# Listed records
:::::
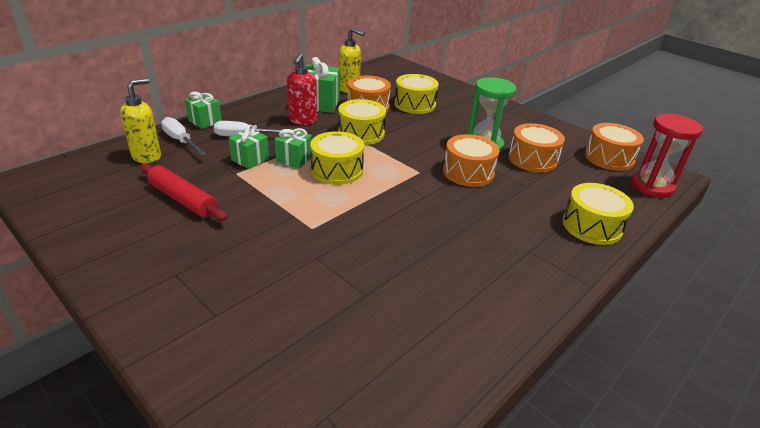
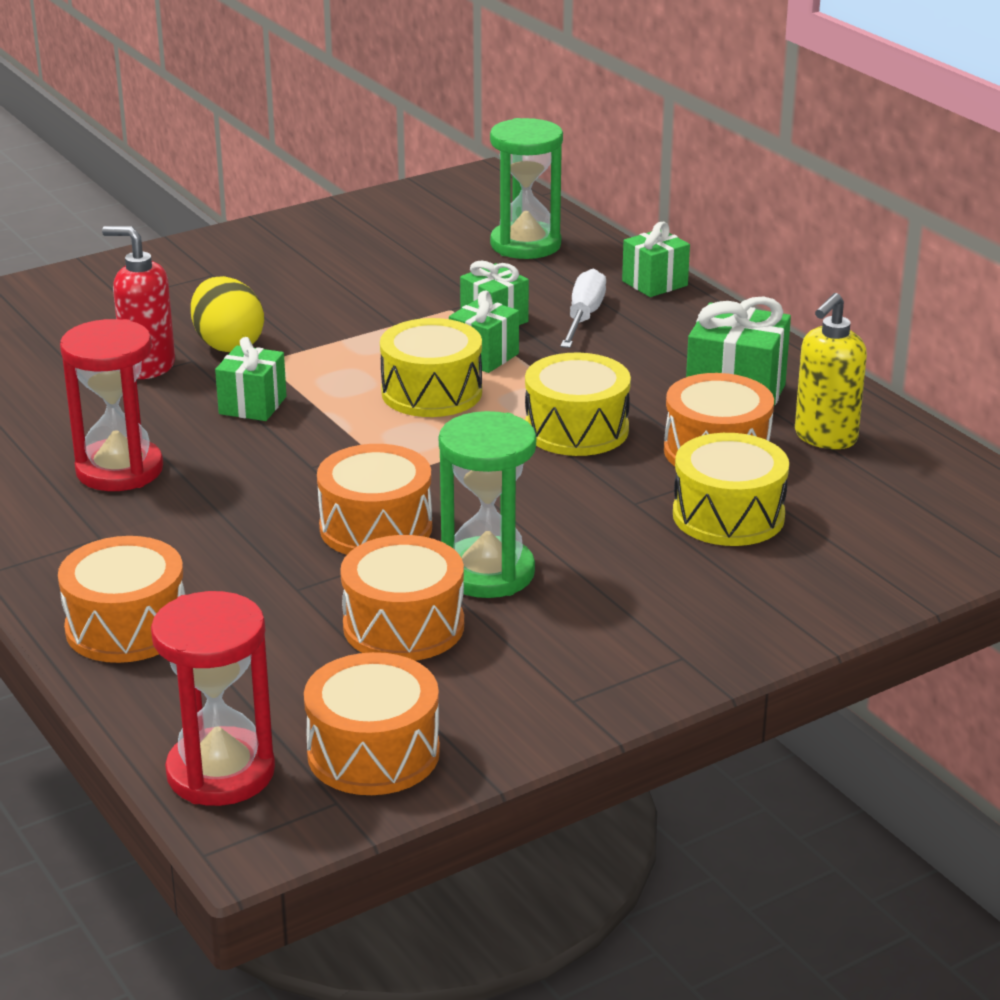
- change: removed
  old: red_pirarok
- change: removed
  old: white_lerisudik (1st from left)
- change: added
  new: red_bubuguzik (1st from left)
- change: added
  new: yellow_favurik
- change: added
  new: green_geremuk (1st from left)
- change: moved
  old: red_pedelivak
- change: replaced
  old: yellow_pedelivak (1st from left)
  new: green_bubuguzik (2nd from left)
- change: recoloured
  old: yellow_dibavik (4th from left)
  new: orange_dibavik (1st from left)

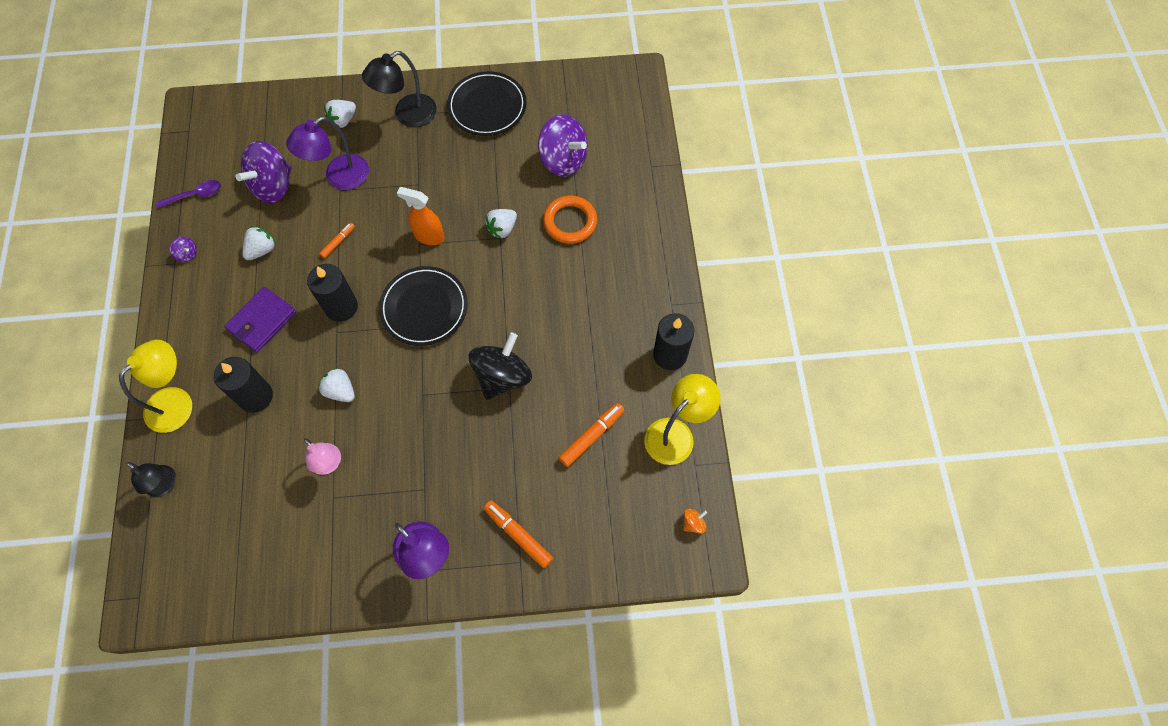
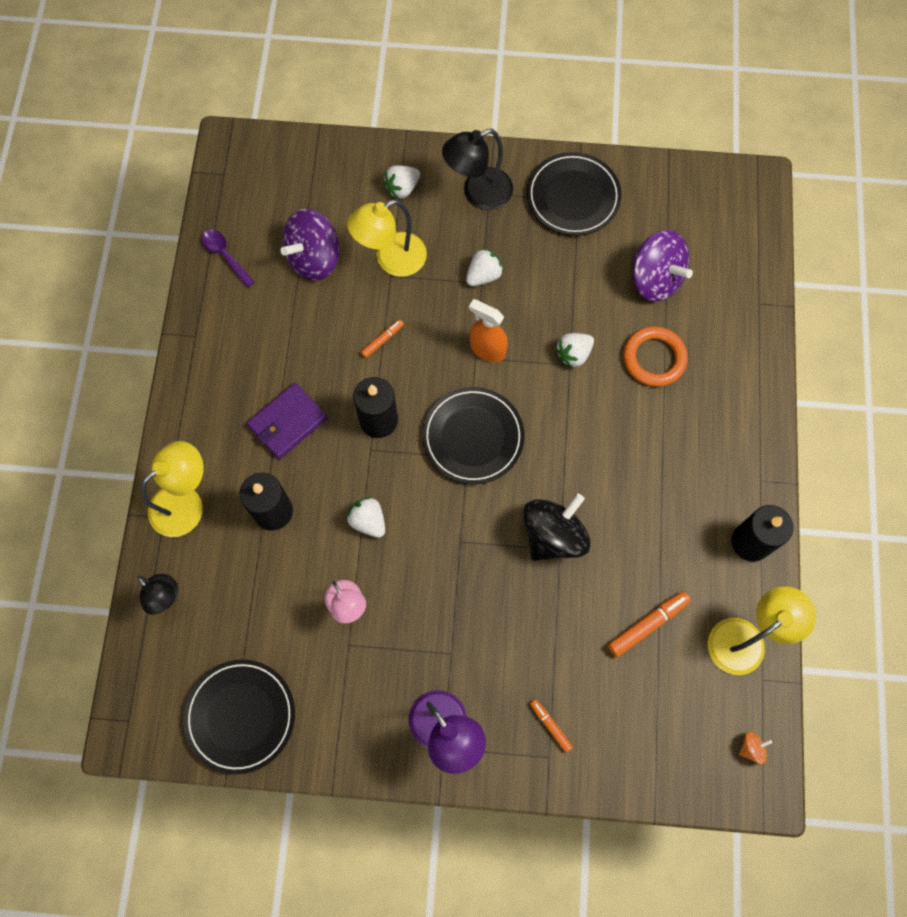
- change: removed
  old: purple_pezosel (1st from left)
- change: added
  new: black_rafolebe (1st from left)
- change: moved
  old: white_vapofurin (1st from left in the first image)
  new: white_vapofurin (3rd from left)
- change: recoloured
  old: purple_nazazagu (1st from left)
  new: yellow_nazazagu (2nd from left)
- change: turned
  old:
:::::
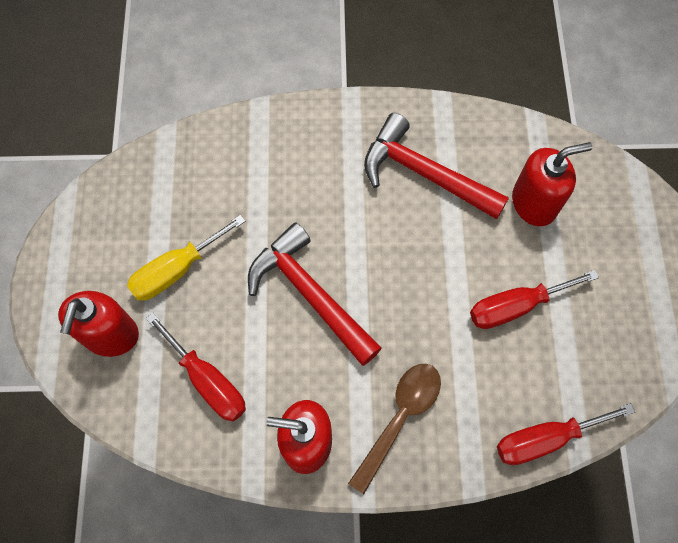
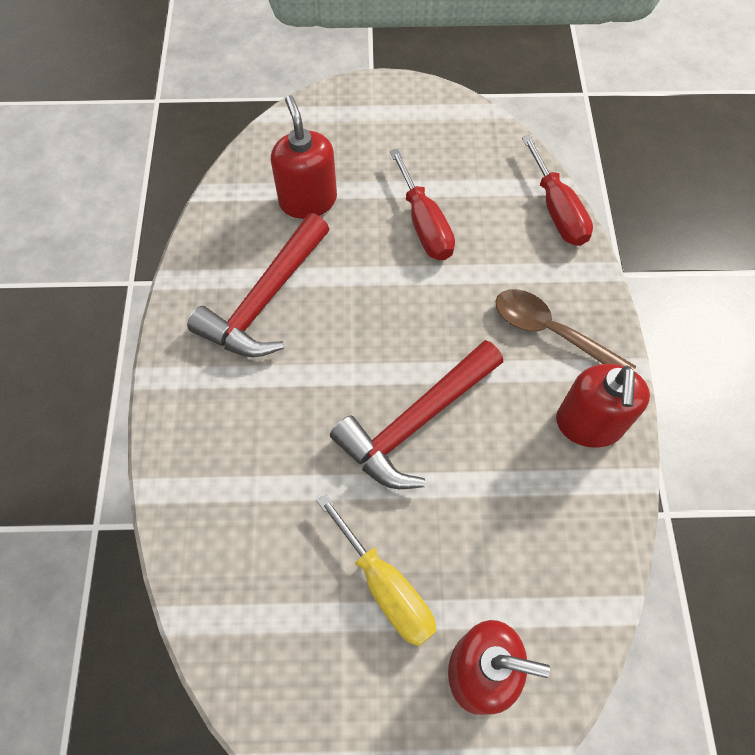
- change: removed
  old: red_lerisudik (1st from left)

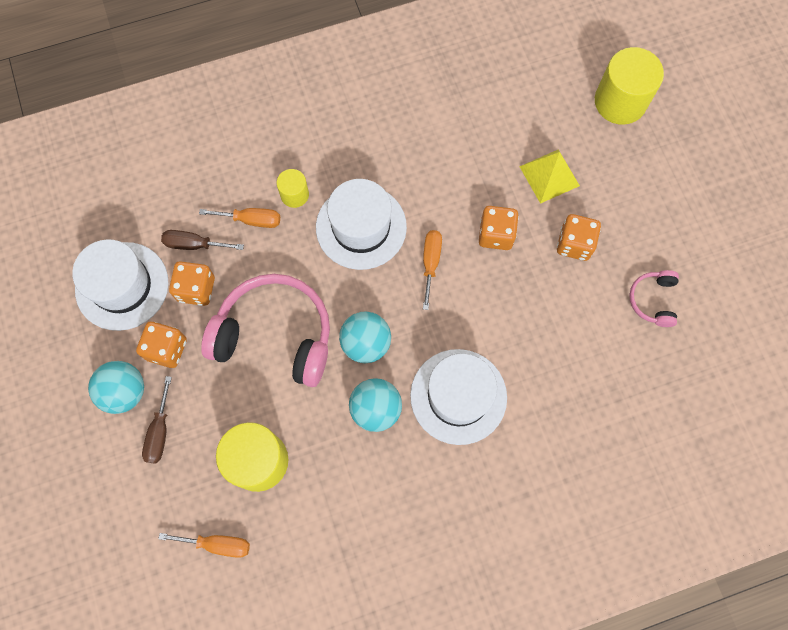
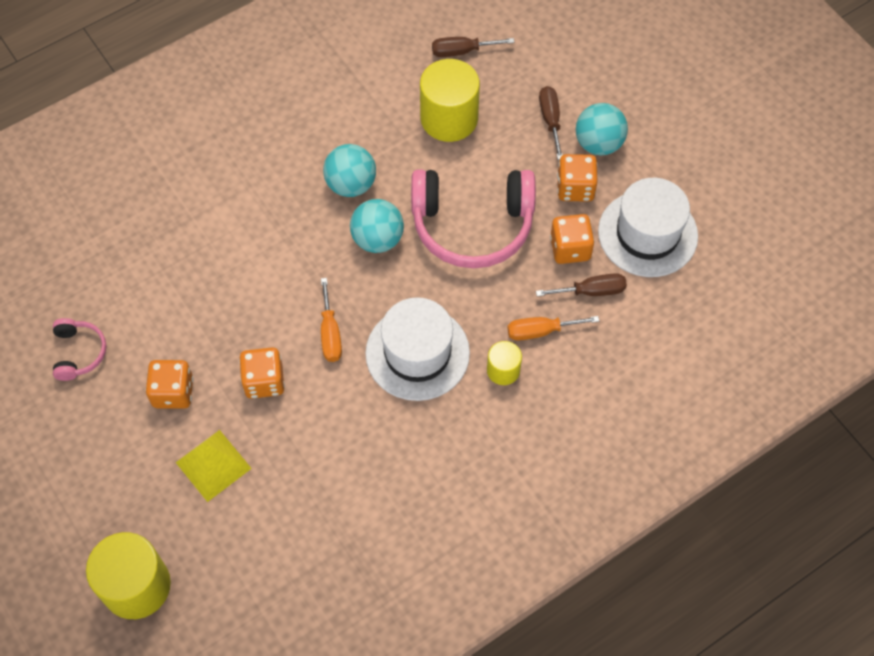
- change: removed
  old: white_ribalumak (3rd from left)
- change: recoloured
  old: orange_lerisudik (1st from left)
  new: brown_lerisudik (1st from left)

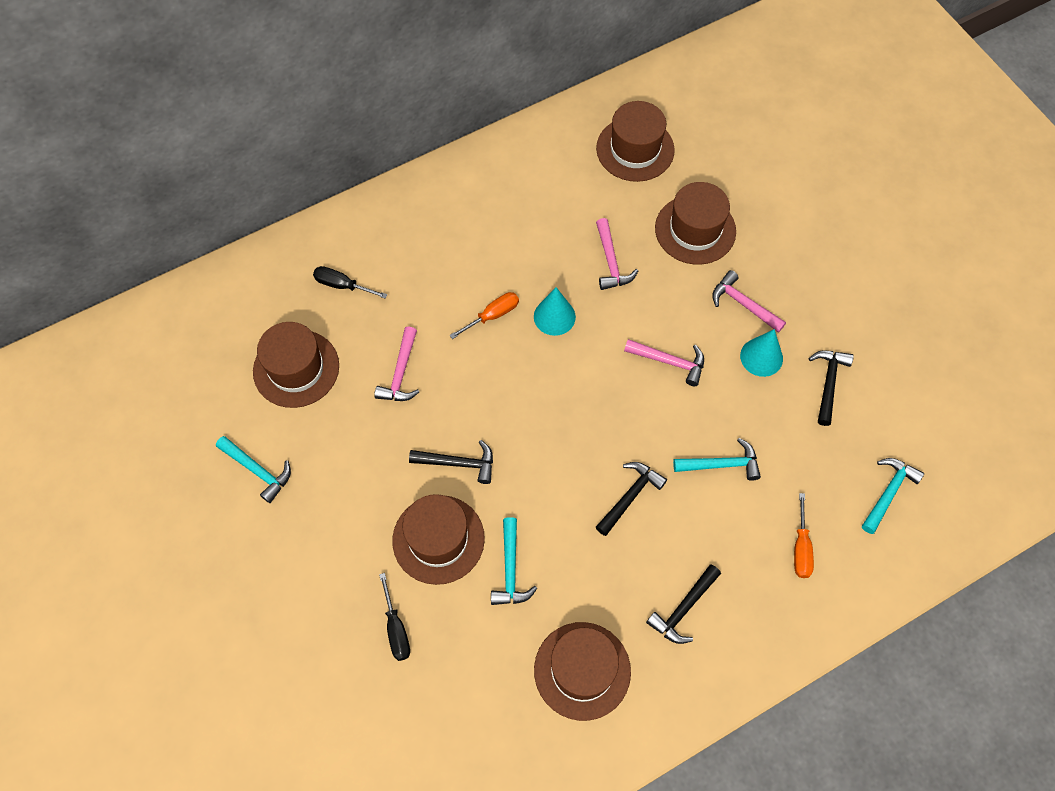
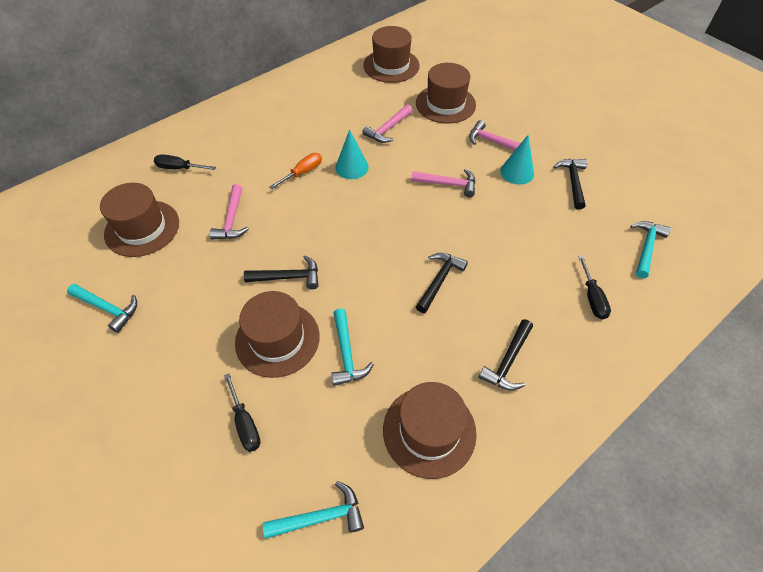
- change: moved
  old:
:::::
# Exercise instructions
Give again exactly, and only, the lines above starting at the one with "new: red_bubuguzik (1st from left)" and ending at the one with "old: yellow_dibavik (4th from left)".

# Task output
  new: red_bubuguzik (1st from left)
- change: added
  new: yellow_favurik
- change: added
  new: green_geremuk (1st from left)
- change: moved
  old: red_pedelivak
- change: replaced
  old: yellow_pedelivak (1st from left)
  new: green_bubuguzik (2nd from left)
- change: recoloured
  old: yellow_dibavik (4th from left)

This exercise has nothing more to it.